» Your goal: Go through the entries and copy every line that has the string "moved" in it.

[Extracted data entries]

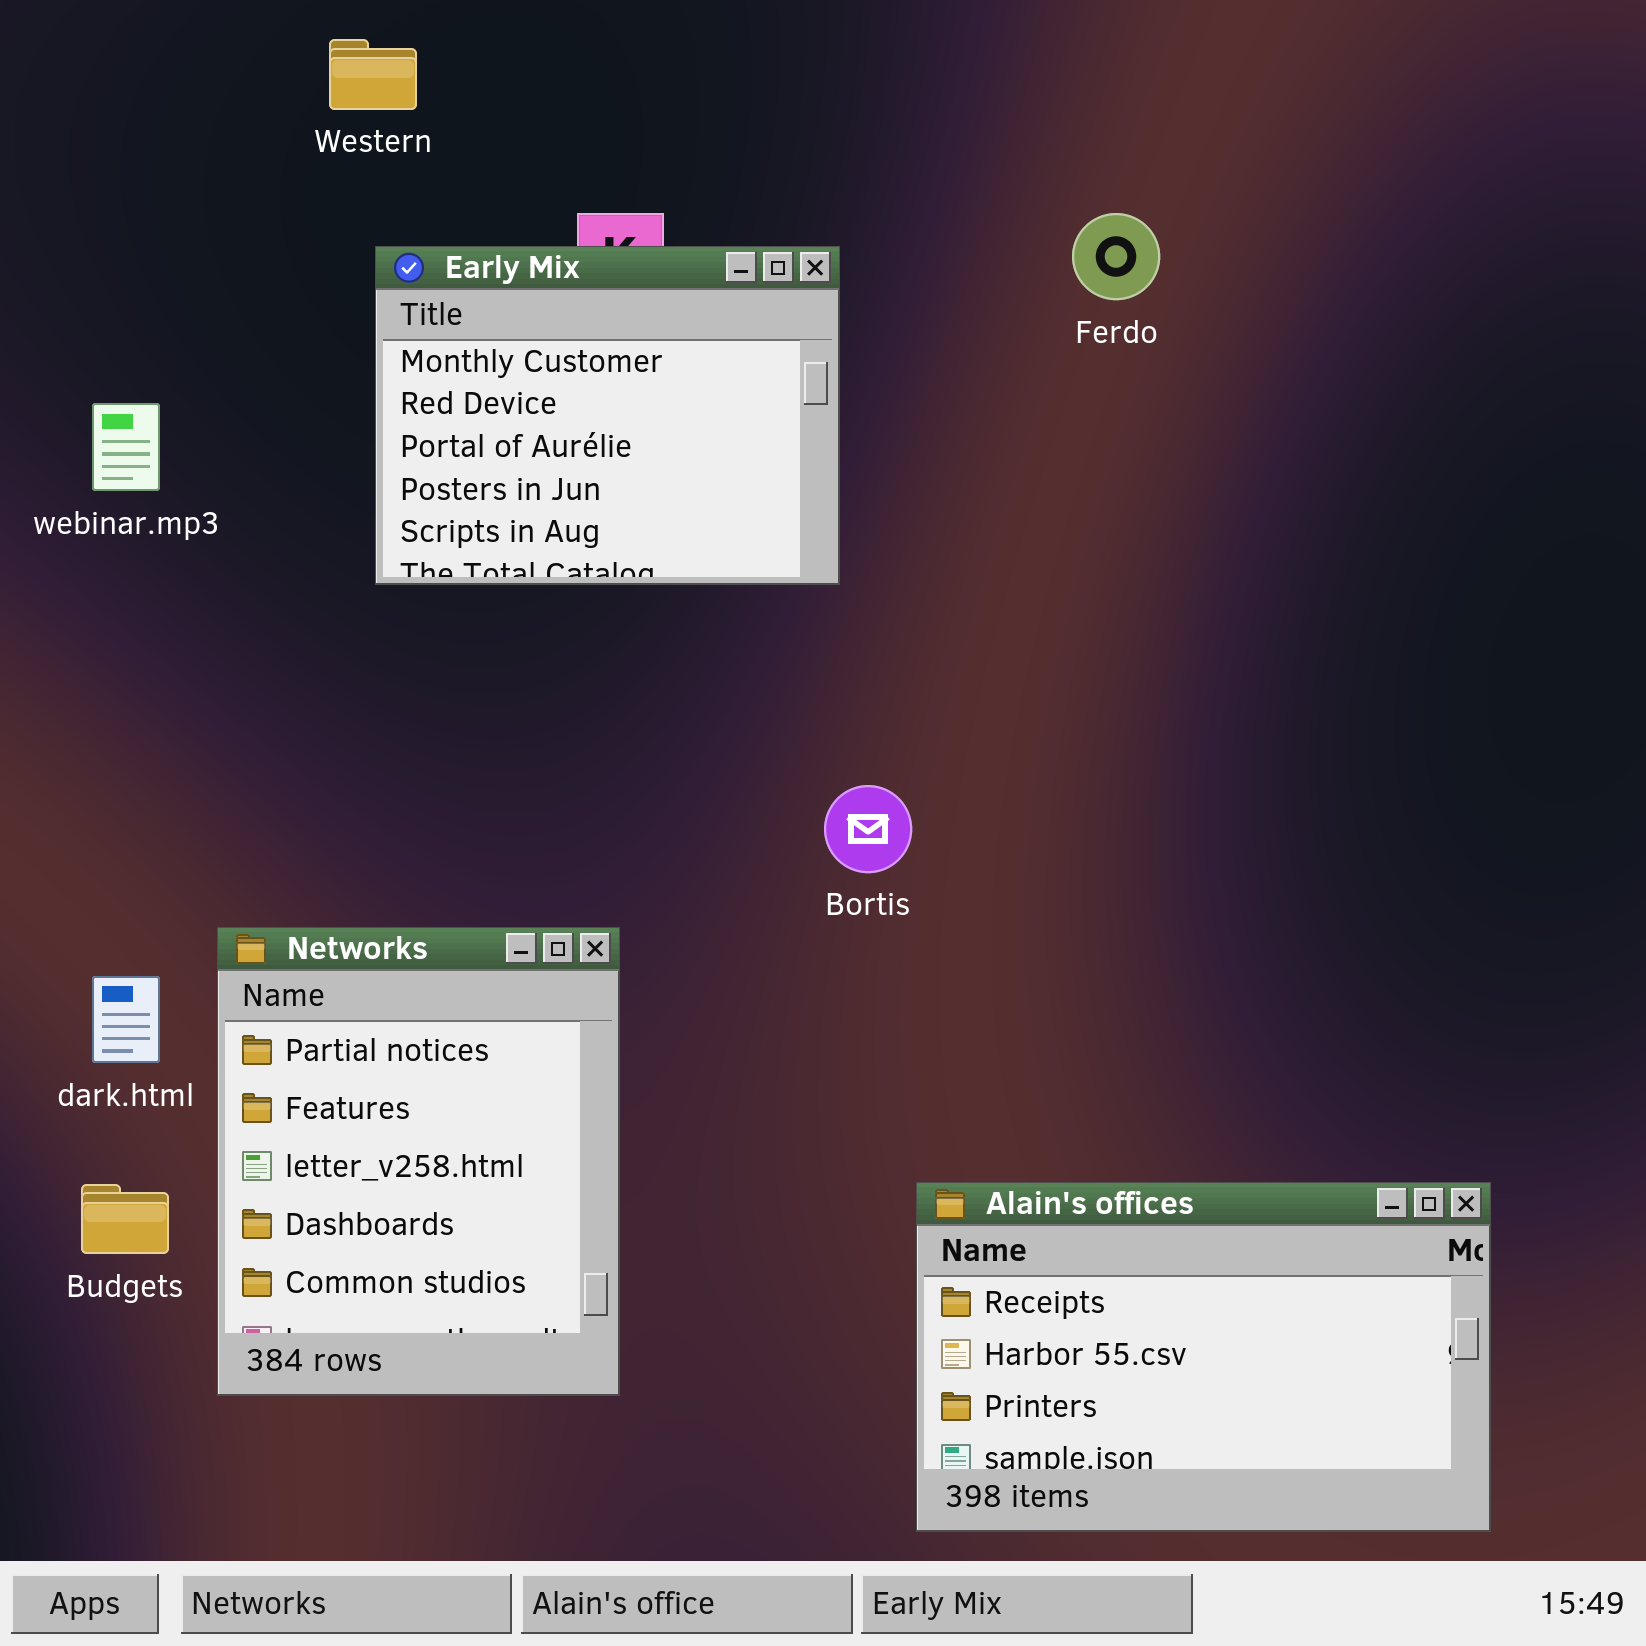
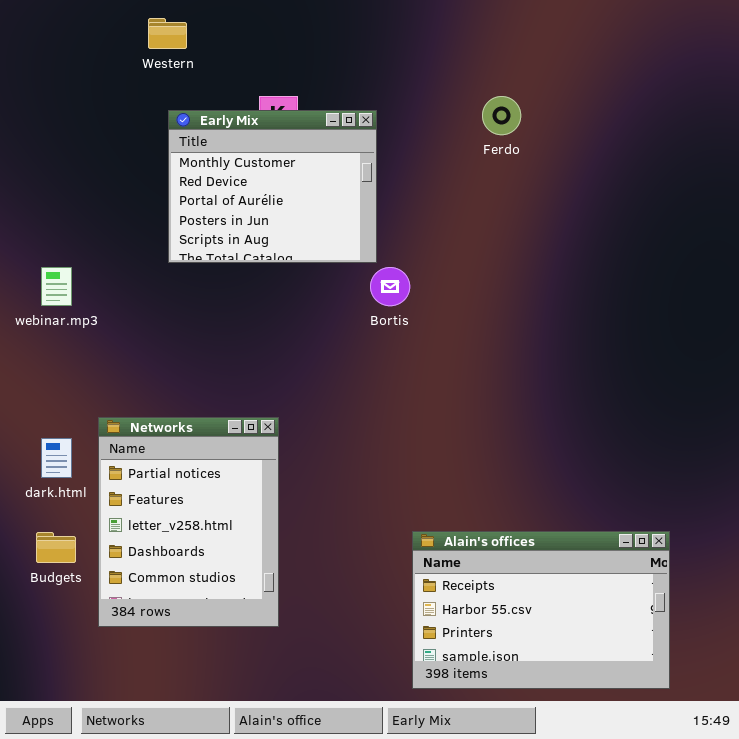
webinar.mp3: [92,403,160,491] -> [41,267,72,306], moved
Bortis: [824,785,912,873] -> [370,267,410,306], moved

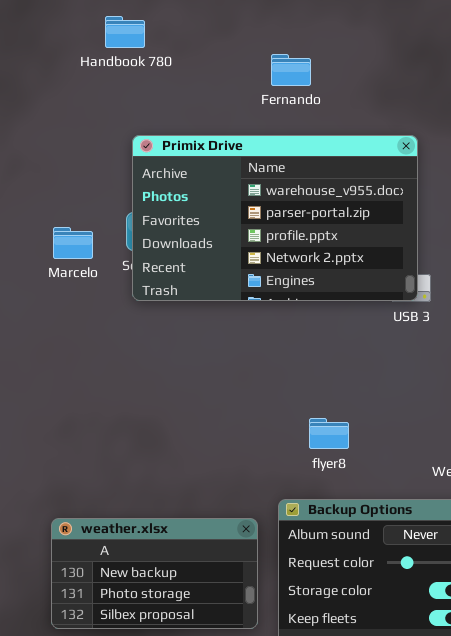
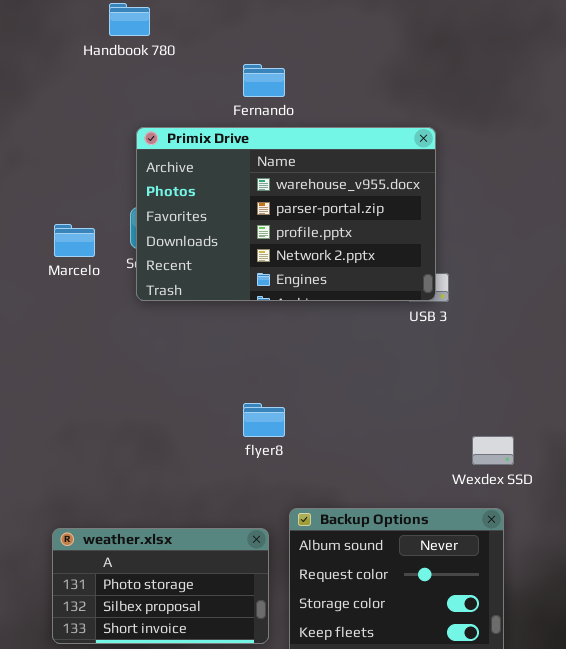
Fernando: [271,54,311,86] -> [243,64,285,97], moved
flyer8: [309,418,349,449] -> [243,403,285,437], moved
weather.xlsx: [51,518,258,629] -> [52,528,269,644], scrolled down 1 row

» Expected answer:
webinar.mp3: [92,403,160,491] -> [41,267,72,306], moved
Bortis: [824,785,912,873] -> [370,267,410,306], moved
Fernando: [271,54,311,86] -> [243,64,285,97], moved
flyer8: [309,418,349,449] -> [243,403,285,437], moved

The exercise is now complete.